Copy out the whole listing exactly as written, leaving the pictures behind.

Given data:
- Opening Delimiter -

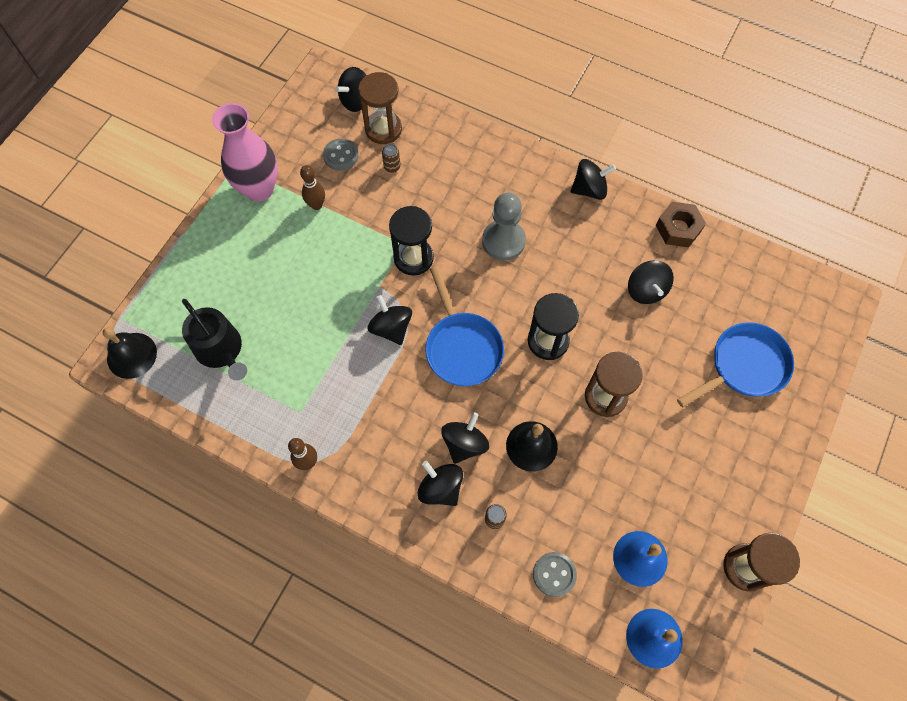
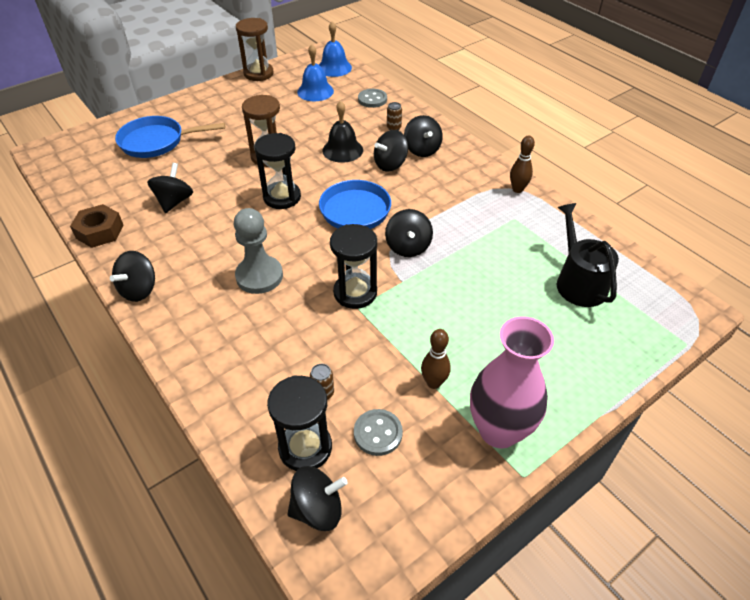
camera: 155 degrees left, 20 degrees down
black bell [103,327,157,379] -> none
brown hourglass [358,72,402,144] -> black hourglass [267,375,332,471]
black spinning top [570,159,616,200] -> black spinning top turned 75 degrees counterclockwise [110,251,155,302]

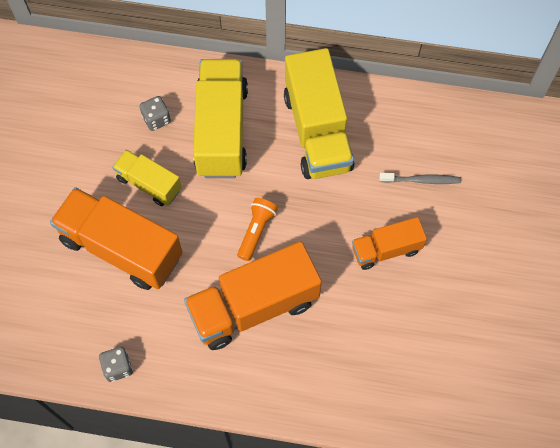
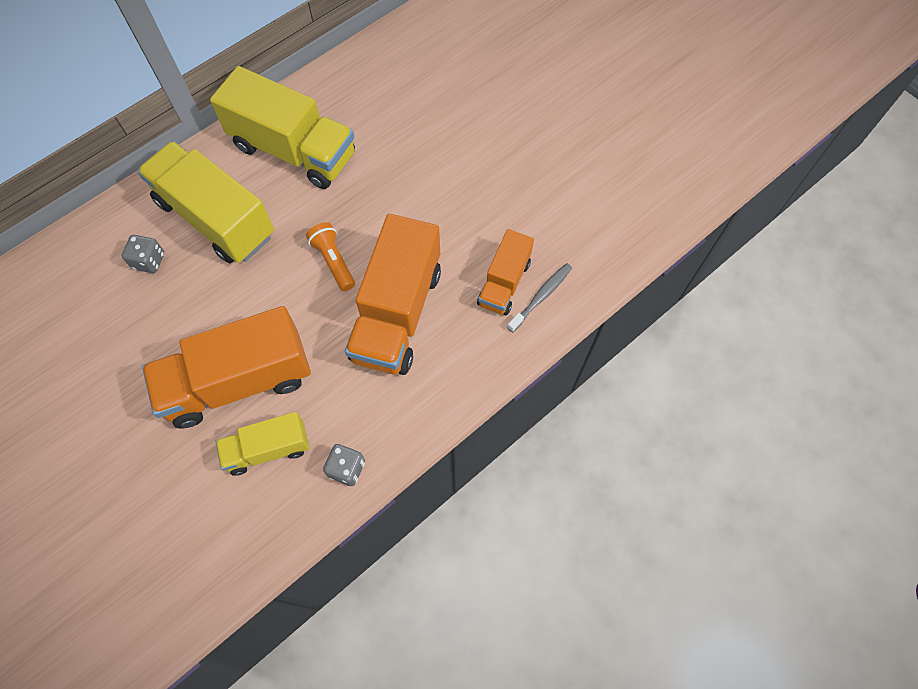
camera: 50 degrees left, 0 degrees up
yellow truck [112,150,182,206] -> yellow truck moved to [216,412,309,476]
orange truck [352,217,427,270] -> orange truck moved to [477,229,534,315]
grey toothbrush [379,173,461,184] -> grey toothbrush moved to [507,263,572,332]

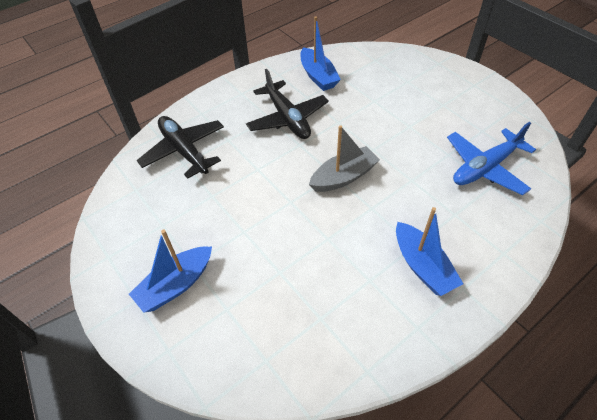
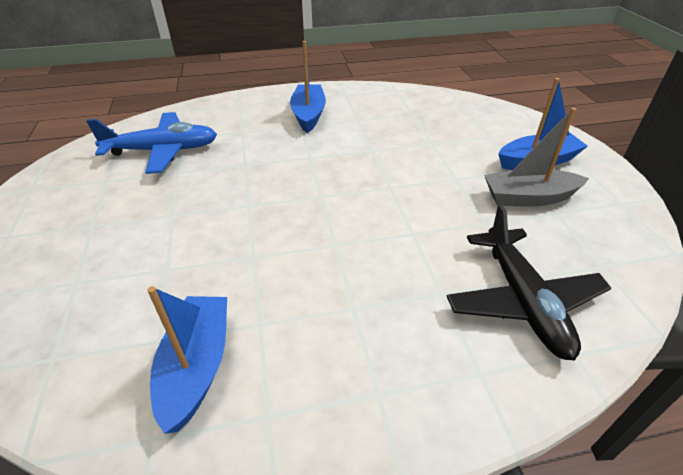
camera: 155 degrees left, 10 degrees down
black plane [246,69,329,139] -> none
grey boat [309,125,380,192] -> grey boat moved to [484,108,589,207]

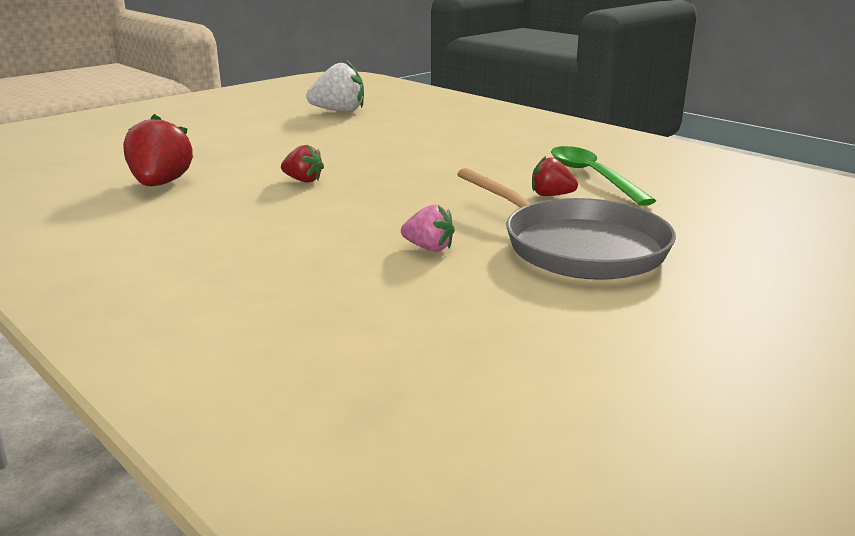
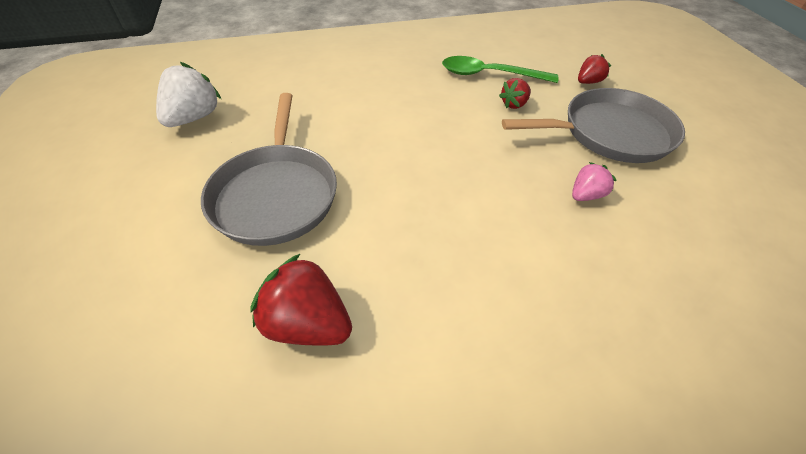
camera: 60 degrees left, 25 degrees up
red strawberry [281,144,324,183] -> red strawberry moved to [578,54,611,84]
none -> grey pan [201,93,337,246]

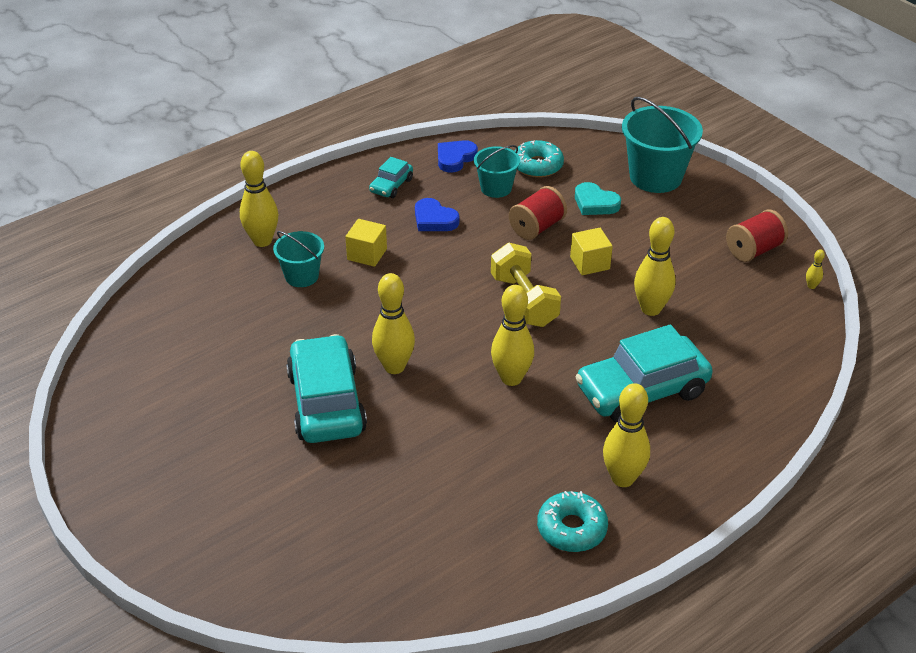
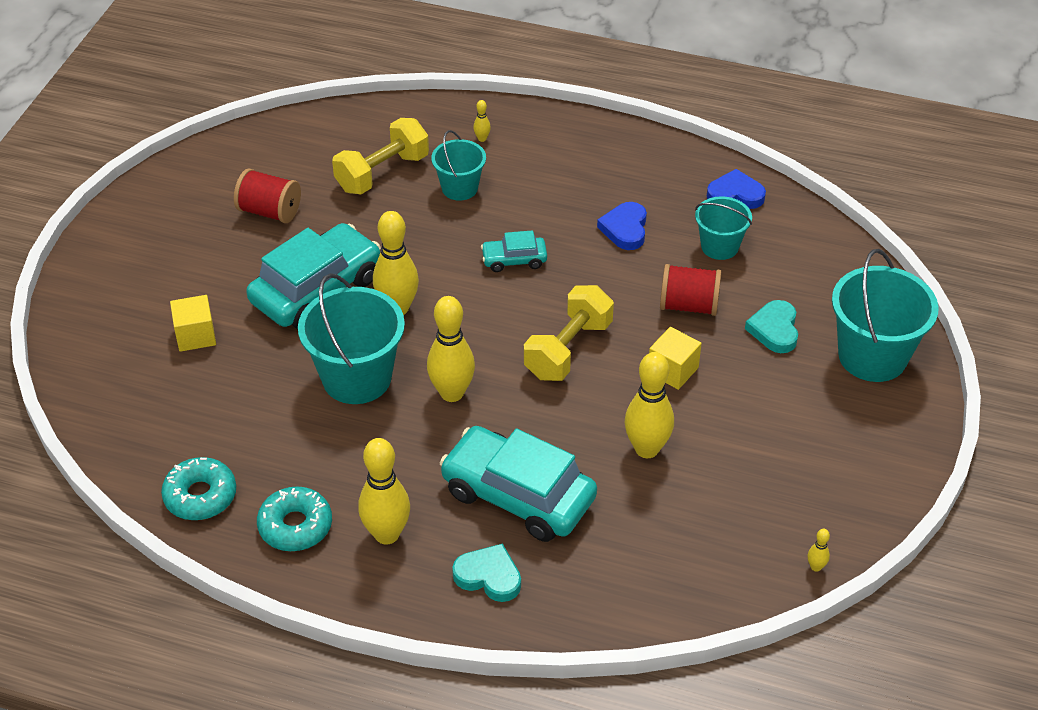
camera: 55 degrees right, 5 degrees up
yellow bowling pin [240,151,278,247] -> yellow bowling pin [473,100,491,142], size x0.42
yellow cube [345,219,387,267] -> yellow cube moved to [170,295,216,352]
turquoise car [369,157,413,198] -> turquoise car moved to [481,230,547,272]
turquoise donut [515,140,564,178] -> turquoise donut moved to [161,457,236,520]
red spool [726,209,788,262] -> red spool moved to [234,168,301,223]
none -> turquoise bucket [298,273,405,404]
none -> yellow dumbbell [332,118,429,194]
none -> turquoise heart [452,544,521,602]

- Closing Delimiter -

Answer space:
camera: 155 degrees left, 20 degrees down
black bell [103,327,157,379] -> none
brown hourglass [358,72,402,144] -> black hourglass [267,375,332,471]
black spinning top [570,159,616,200] -> black spinning top turned 75 degrees counterclockwise [110,251,155,302]

camera: 50 degrees left, 0 degrees up
yellow truck [112,150,182,206] -> yellow truck moved to [216,412,309,476]
orange truck [352,217,427,270] -> orange truck moved to [477,229,534,315]
grey toothbrush [379,173,461,184] -> grey toothbrush moved to [507,263,572,332]

camera: 155 degrees left, 10 degrees down
black plane [246,69,329,139] -> none
grey boat [309,125,380,192] -> grey boat moved to [484,108,589,207]

camera: 60 degrees left, 25 degrees up
red strawberry [281,144,324,183] -> red strawberry moved to [578,54,611,84]
none -> grey pan [201,93,337,246]

camera: 55 degrees right, 5 degrees up
yellow bowling pin [240,151,278,247] -> yellow bowling pin [473,100,491,142], size x0.42
yellow cube [345,219,387,267] -> yellow cube moved to [170,295,216,352]
turquoise car [369,157,413,198] -> turquoise car moved to [481,230,547,272]
turquoise donut [515,140,564,178] -> turquoise donut moved to [161,457,236,520]
red spool [726,209,788,262] -> red spool moved to [234,168,301,223]
none -> turquoise bucket [298,273,405,404]
none -> yellow dumbbell [332,118,429,194]
none -> turquoise heart [452,544,521,602]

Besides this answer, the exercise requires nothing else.